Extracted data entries
- Opening Delimiter -

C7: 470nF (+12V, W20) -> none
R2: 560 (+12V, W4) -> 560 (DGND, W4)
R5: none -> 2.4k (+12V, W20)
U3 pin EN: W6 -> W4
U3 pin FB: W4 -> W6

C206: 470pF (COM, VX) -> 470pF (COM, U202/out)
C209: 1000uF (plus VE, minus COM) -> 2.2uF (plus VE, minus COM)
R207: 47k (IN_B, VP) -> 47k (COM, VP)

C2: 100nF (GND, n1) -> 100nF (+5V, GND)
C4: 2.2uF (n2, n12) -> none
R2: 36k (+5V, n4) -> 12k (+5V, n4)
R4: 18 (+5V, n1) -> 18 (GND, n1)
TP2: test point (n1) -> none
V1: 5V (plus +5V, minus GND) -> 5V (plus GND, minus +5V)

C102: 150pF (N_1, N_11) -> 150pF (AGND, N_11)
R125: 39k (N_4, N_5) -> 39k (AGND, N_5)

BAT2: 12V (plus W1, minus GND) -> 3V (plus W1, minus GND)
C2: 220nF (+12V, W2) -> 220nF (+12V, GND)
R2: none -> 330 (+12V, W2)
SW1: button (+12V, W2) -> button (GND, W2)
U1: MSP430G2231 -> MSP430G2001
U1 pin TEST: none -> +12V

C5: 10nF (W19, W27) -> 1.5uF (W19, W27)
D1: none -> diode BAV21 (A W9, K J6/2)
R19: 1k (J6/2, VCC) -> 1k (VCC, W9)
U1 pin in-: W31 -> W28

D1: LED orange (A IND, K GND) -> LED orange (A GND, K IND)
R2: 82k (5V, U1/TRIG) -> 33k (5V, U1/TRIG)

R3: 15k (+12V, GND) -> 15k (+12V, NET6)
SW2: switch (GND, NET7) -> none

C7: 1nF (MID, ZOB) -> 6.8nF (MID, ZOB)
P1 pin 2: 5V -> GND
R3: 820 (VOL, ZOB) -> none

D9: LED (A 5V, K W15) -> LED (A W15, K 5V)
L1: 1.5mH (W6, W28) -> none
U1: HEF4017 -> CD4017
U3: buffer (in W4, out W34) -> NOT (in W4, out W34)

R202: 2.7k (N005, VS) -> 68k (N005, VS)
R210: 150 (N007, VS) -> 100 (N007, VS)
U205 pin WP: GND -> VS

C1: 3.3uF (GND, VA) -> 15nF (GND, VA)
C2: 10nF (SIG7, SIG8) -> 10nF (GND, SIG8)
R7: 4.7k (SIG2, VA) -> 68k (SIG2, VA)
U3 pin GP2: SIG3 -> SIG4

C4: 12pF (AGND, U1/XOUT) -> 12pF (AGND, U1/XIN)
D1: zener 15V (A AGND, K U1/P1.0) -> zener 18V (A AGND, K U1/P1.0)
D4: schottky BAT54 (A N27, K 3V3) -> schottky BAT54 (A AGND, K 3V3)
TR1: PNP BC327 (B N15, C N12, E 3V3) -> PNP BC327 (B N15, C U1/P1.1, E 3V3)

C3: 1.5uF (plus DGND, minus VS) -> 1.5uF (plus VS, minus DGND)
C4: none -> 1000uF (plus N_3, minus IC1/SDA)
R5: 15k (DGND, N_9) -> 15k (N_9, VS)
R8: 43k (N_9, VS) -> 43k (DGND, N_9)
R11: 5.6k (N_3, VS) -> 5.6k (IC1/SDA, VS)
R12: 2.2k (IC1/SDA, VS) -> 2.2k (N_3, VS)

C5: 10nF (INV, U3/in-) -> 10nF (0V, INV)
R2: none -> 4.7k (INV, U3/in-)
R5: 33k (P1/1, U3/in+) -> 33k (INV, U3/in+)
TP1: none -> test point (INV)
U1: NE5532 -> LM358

- Closing Delimiter -

=== Aim of the task ===
Using the data above, repeat exactly the lines that begin at the line with "R2: 560 (+12V, W4) -> 560 (DGND, W4)" and end at the line with "R8: 43k (N_9, VS) -> 43k (DGND, N_9)", both ends included.

=== Response below ===
R2: 560 (+12V, W4) -> 560 (DGND, W4)
R5: none -> 2.4k (+12V, W20)
U3 pin EN: W6 -> W4
U3 pin FB: W4 -> W6

C206: 470pF (COM, VX) -> 470pF (COM, U202/out)
C209: 1000uF (plus VE, minus COM) -> 2.2uF (plus VE, minus COM)
R207: 47k (IN_B, VP) -> 47k (COM, VP)

C2: 100nF (GND, n1) -> 100nF (+5V, GND)
C4: 2.2uF (n2, n12) -> none
R2: 36k (+5V, n4) -> 12k (+5V, n4)
R4: 18 (+5V, n1) -> 18 (GND, n1)
TP2: test point (n1) -> none
V1: 5V (plus +5V, minus GND) -> 5V (plus GND, minus +5V)

C102: 150pF (N_1, N_11) -> 150pF (AGND, N_11)
R125: 39k (N_4, N_5) -> 39k (AGND, N_5)

BAT2: 12V (plus W1, minus GND) -> 3V (plus W1, minus GND)
C2: 220nF (+12V, W2) -> 220nF (+12V, GND)
R2: none -> 330 (+12V, W2)
SW1: button (+12V, W2) -> button (GND, W2)
U1: MSP430G2231 -> MSP430G2001
U1 pin TEST: none -> +12V

C5: 10nF (W19, W27) -> 1.5uF (W19, W27)
D1: none -> diode BAV21 (A W9, K J6/2)
R19: 1k (J6/2, VCC) -> 1k (VCC, W9)
U1 pin in-: W31 -> W28

D1: LED orange (A IND, K GND) -> LED orange (A GND, K IND)
R2: 82k (5V, U1/TRIG) -> 33k (5V, U1/TRIG)

R3: 15k (+12V, GND) -> 15k (+12V, NET6)
SW2: switch (GND, NET7) -> none

C7: 1nF (MID, ZOB) -> 6.8nF (MID, ZOB)
P1 pin 2: 5V -> GND
R3: 820 (VOL, ZOB) -> none

D9: LED (A 5V, K W15) -> LED (A W15, K 5V)
L1: 1.5mH (W6, W28) -> none
U1: HEF4017 -> CD4017
U3: buffer (in W4, out W34) -> NOT (in W4, out W34)

R202: 2.7k (N005, VS) -> 68k (N005, VS)
R210: 150 (N007, VS) -> 100 (N007, VS)
U205 pin WP: GND -> VS

C1: 3.3uF (GND, VA) -> 15nF (GND, VA)
C2: 10nF (SIG7, SIG8) -> 10nF (GND, SIG8)
R7: 4.7k (SIG2, VA) -> 68k (SIG2, VA)
U3 pin GP2: SIG3 -> SIG4

C4: 12pF (AGND, U1/XOUT) -> 12pF (AGND, U1/XIN)
D1: zener 15V (A AGND, K U1/P1.0) -> zener 18V (A AGND, K U1/P1.0)
D4: schottky BAT54 (A N27, K 3V3) -> schottky BAT54 (A AGND, K 3V3)
TR1: PNP BC327 (B N15, C N12, E 3V3) -> PNP BC327 (B N15, C U1/P1.1, E 3V3)

C3: 1.5uF (plus DGND, minus VS) -> 1.5uF (plus VS, minus DGND)
C4: none -> 1000uF (plus N_3, minus IC1/SDA)
R5: 15k (DGND, N_9) -> 15k (N_9, VS)
R8: 43k (N_9, VS) -> 43k (DGND, N_9)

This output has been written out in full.